-- Problem to work on --
Pull every line with "gafas" from the data.

-- Given data --

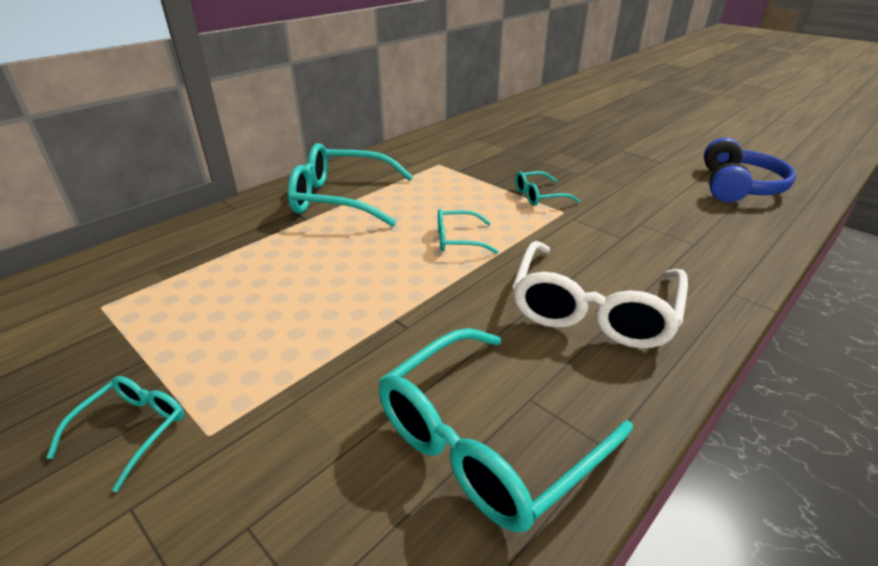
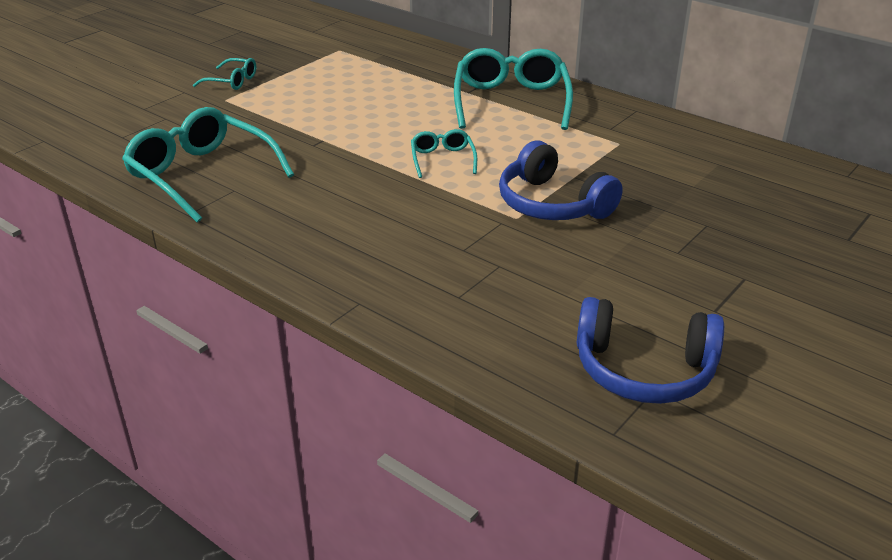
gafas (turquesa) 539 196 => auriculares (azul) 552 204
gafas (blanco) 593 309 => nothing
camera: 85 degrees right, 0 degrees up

-- Problem solution --
gafas (turquesa) 539 196 => auriculares (azul) 552 204
gafas (blanco) 593 309 => nothing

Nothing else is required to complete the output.